START Exercise input

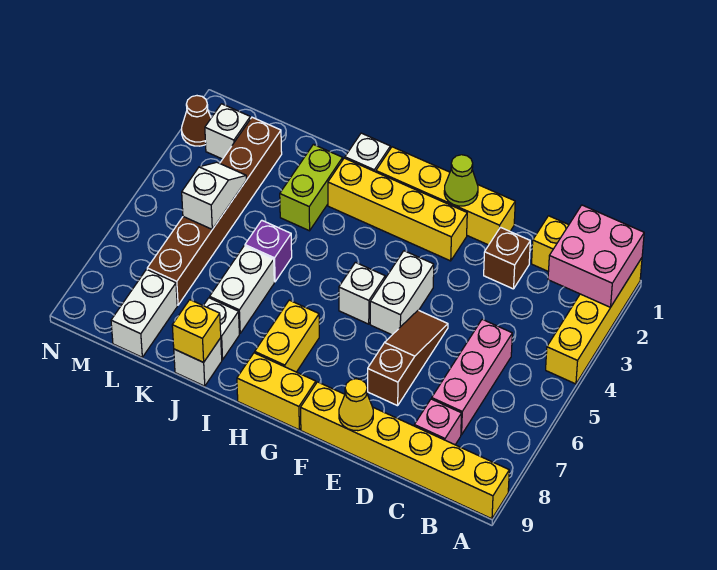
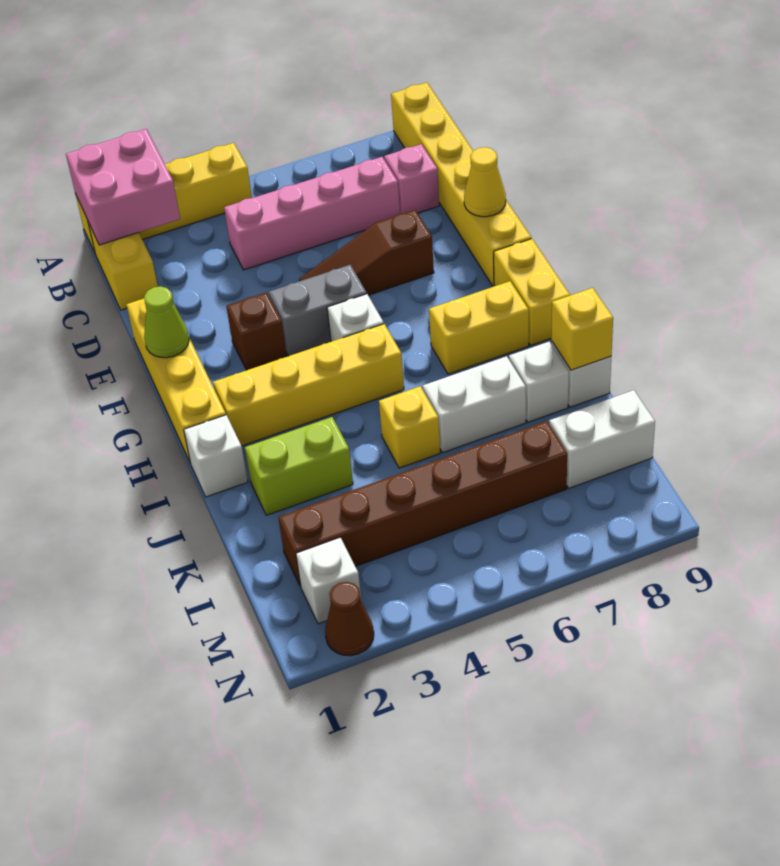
pink brick C5:C7 level 1 -> pink brick C4:C7 level 1
brown brick D2 level 1 -> brown brick F3 level 1
yellow brick F2:I2 level 1 -> yellow brick H2:H5 level 1
white brick F4:F5 level 1 -> grey brick F4:F5 level 1
purple brick J5 level 1 -> yellow brick J5 level 1
white slope L4:L5 level 2 top 5 -> none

END Exercise input

Tally the lines in the records that contain the word "yellow"; the answer is that number and nothing more.

2